● **Available records**:

******************************

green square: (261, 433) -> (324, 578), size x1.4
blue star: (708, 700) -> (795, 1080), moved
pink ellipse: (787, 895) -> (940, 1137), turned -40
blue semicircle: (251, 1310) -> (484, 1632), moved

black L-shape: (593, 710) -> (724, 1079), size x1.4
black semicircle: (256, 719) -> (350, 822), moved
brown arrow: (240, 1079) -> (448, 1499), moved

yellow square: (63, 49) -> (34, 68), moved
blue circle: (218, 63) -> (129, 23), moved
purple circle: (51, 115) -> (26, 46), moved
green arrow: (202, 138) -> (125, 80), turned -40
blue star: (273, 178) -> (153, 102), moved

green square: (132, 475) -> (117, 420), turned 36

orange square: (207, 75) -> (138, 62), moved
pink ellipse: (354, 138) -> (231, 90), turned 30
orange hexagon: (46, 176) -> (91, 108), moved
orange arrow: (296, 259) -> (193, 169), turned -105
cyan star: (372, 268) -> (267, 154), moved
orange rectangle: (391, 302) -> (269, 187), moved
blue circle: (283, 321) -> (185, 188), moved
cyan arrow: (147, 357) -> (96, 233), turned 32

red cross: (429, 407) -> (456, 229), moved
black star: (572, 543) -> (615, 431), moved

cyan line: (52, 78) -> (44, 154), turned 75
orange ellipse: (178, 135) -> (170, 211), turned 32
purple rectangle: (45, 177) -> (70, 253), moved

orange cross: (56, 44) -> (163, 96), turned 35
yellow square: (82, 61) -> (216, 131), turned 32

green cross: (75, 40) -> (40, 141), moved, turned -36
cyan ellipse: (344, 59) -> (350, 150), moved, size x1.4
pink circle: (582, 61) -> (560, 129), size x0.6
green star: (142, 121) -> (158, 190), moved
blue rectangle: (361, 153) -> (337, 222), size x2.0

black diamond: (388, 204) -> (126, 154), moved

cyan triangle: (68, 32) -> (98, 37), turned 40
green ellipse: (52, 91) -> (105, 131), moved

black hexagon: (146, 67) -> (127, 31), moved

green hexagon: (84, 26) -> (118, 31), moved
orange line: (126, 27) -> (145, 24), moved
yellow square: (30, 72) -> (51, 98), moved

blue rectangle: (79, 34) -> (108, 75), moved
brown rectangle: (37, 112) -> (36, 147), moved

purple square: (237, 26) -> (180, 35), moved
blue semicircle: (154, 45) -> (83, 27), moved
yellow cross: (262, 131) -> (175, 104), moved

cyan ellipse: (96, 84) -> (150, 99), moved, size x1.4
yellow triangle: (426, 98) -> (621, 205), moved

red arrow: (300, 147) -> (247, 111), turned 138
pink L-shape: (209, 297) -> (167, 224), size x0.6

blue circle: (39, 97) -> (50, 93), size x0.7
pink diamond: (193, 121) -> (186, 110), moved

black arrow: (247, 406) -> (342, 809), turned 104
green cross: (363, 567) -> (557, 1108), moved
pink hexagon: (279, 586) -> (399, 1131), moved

******************************

● **Task prompt**:
Every entry is to be transcribed exactly as it stands.

● **The completed task**:
green square: (261, 433) -> (324, 578), size x1.4
blue star: (708, 700) -> (795, 1080), moved
pink ellipse: (787, 895) -> (940, 1137), turned -40
blue semicircle: (251, 1310) -> (484, 1632), moved

black L-shape: (593, 710) -> (724, 1079), size x1.4
black semicircle: (256, 719) -> (350, 822), moved
brown arrow: (240, 1079) -> (448, 1499), moved

yellow square: (63, 49) -> (34, 68), moved
blue circle: (218, 63) -> (129, 23), moved
purple circle: (51, 115) -> (26, 46), moved
green arrow: (202, 138) -> (125, 80), turned -40
blue star: (273, 178) -> (153, 102), moved

green square: (132, 475) -> (117, 420), turned 36

orange square: (207, 75) -> (138, 62), moved
pink ellipse: (354, 138) -> (231, 90), turned 30
orange hexagon: (46, 176) -> (91, 108), moved
orange arrow: (296, 259) -> (193, 169), turned -105
cyan star: (372, 268) -> (267, 154), moved
orange rectangle: (391, 302) -> (269, 187), moved
blue circle: (283, 321) -> (185, 188), moved
cyan arrow: (147, 357) -> (96, 233), turned 32

red cross: (429, 407) -> (456, 229), moved
black star: (572, 543) -> (615, 431), moved

cyan line: (52, 78) -> (44, 154), turned 75
orange ellipse: (178, 135) -> (170, 211), turned 32
purple rectangle: (45, 177) -> (70, 253), moved

orange cross: (56, 44) -> (163, 96), turned 35
yellow square: (82, 61) -> (216, 131), turned 32

green cross: (75, 40) -> (40, 141), moved, turned -36
cyan ellipse: (344, 59) -> (350, 150), moved, size x1.4
pink circle: (582, 61) -> (560, 129), size x0.6
green star: (142, 121) -> (158, 190), moved
blue rectangle: (361, 153) -> (337, 222), size x2.0

black diamond: (388, 204) -> (126, 154), moved

cyan triangle: (68, 32) -> (98, 37), turned 40
green ellipse: (52, 91) -> (105, 131), moved

black hexagon: (146, 67) -> (127, 31), moved

green hexagon: (84, 26) -> (118, 31), moved
orange line: (126, 27) -> (145, 24), moved
yellow square: (30, 72) -> (51, 98), moved

blue rectangle: (79, 34) -> (108, 75), moved
brown rectangle: (37, 112) -> (36, 147), moved

purple square: (237, 26) -> (180, 35), moved
blue semicircle: (154, 45) -> (83, 27), moved
yellow cross: (262, 131) -> (175, 104), moved

cyan ellipse: (96, 84) -> (150, 99), moved, size x1.4
yellow triangle: (426, 98) -> (621, 205), moved

red arrow: (300, 147) -> (247, 111), turned 138
pink L-shape: (209, 297) -> (167, 224), size x0.6

blue circle: (39, 97) -> (50, 93), size x0.7
pink diamond: (193, 121) -> (186, 110), moved

black arrow: (247, 406) -> (342, 809), turned 104
green cross: (363, 567) -> (557, 1108), moved
pink hexagon: (279, 586) -> (399, 1131), moved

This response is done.